Gather all lines in the entries that include the word "yellow".

WORKING DATA:
= = = =

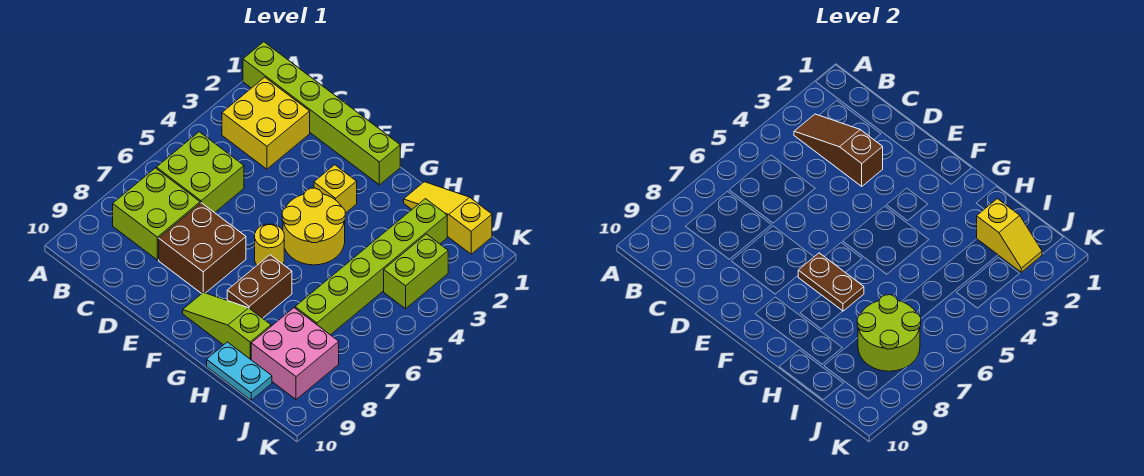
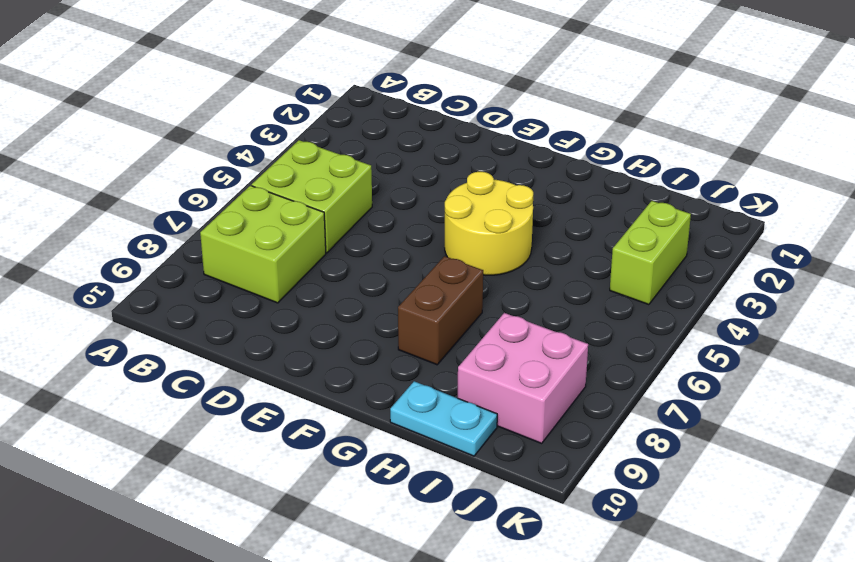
none -> lime 1x6 brick [243,42,400,185]
none -> yellow 2x2 brick [222,77,310,169]
none -> brown 2x2 brick [159,203,246,294]

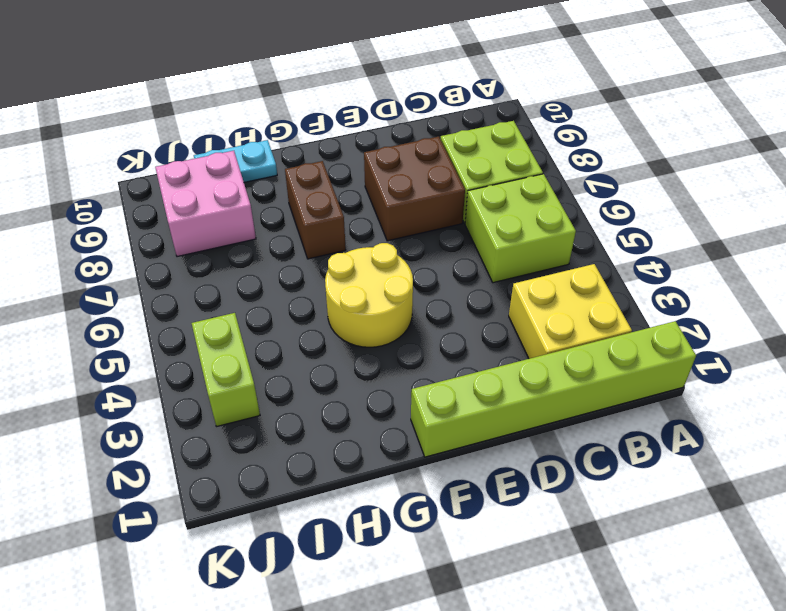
none -> yellow 1x1 brick [314,165,357,213]
none -> yellow 1x1 round brick [255,224,284,265]
none -> lime 1x3 slope [183,292,271,359]

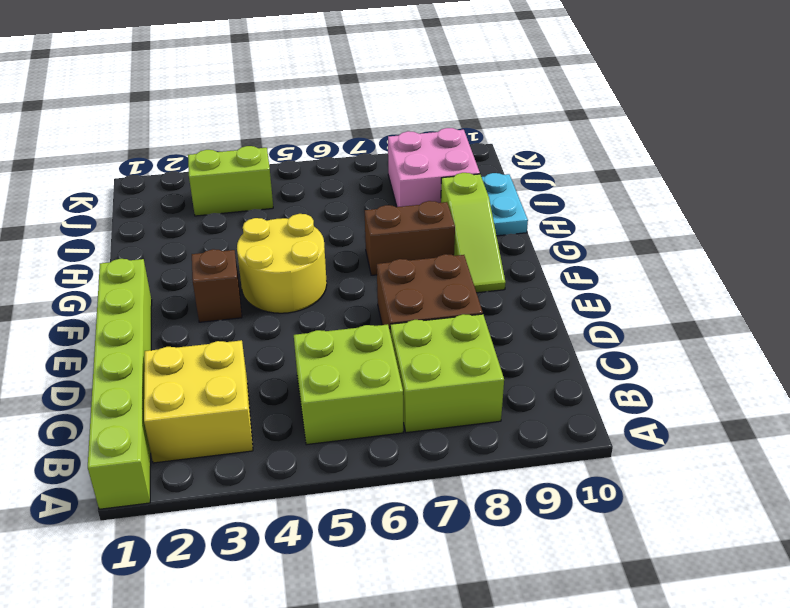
brown 1x1 brick [192,249,242,322] -> yellow 1x1 brick [314,165,357,213]
none -> yellow 1x1 round brick [255,224,284,265]
none -> yellow 1x3 slope [404,182,492,254]
none -> lime 1x6 brick [295,199,447,335]

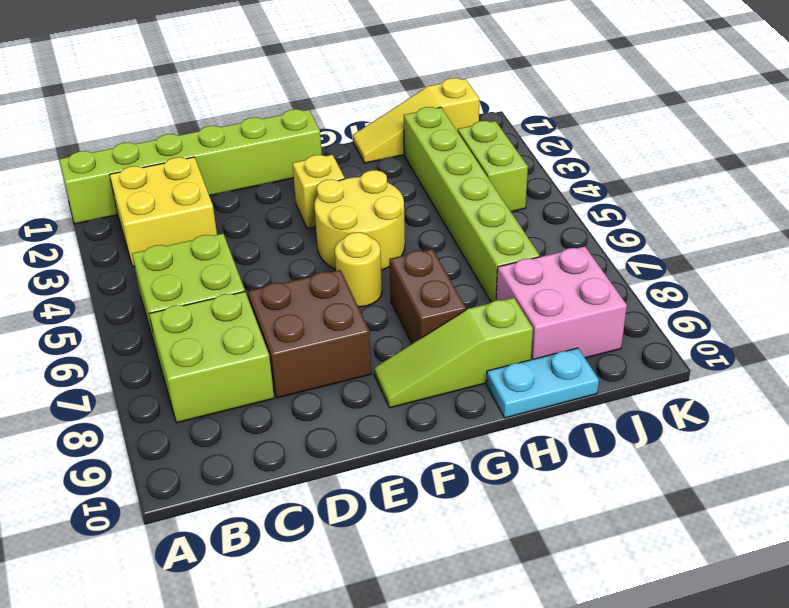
none -> brown 1x3 slope [794,114,883,186]
none -> brown 1x2 plate [798,253,864,311]
none -> yellow 1x2 slope [977,199,1042,272]

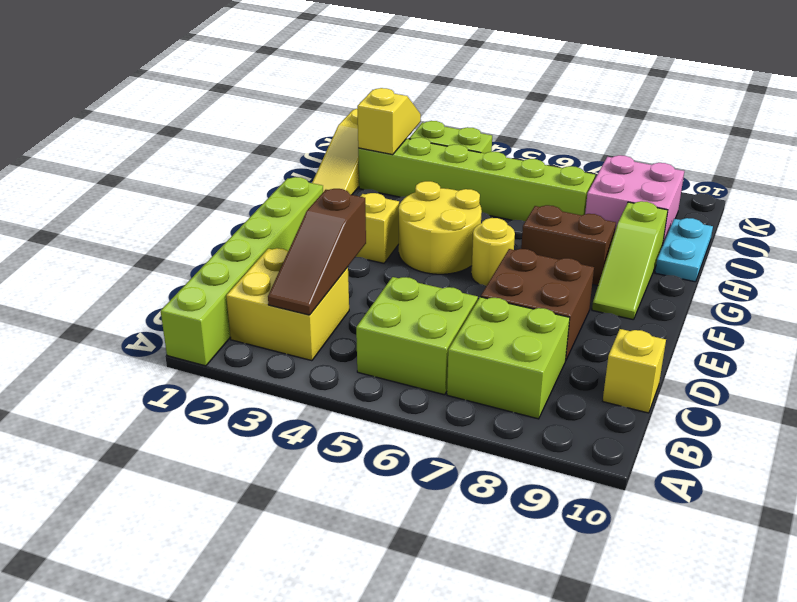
yellow 1x1 brick [603,329,666,413] -> none
none -> brown 1x2 plate [798,253,864,311]
none -> lime 2x2 round brick [857,295,921,371]

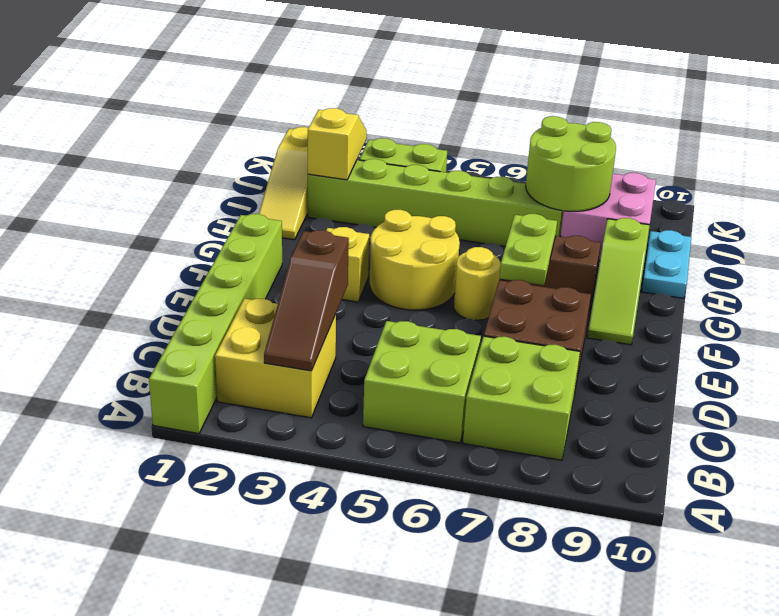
lime 1x2 plate [499,214,557,285] -> brown 1x2 plate [798,253,864,311]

= = = =

SOLUTION:
none -> yellow 2x2 brick [222,77,310,169]
none -> yellow 1x1 brick [314,165,357,213]
none -> yellow 1x1 round brick [255,224,284,265]
brown 1x1 brick [192,249,242,322] -> yellow 1x1 brick [314,165,357,213]
none -> yellow 1x1 round brick [255,224,284,265]
none -> yellow 1x3 slope [404,182,492,254]
none -> yellow 1x2 slope [977,199,1042,272]
yellow 1x1 brick [603,329,666,413] -> none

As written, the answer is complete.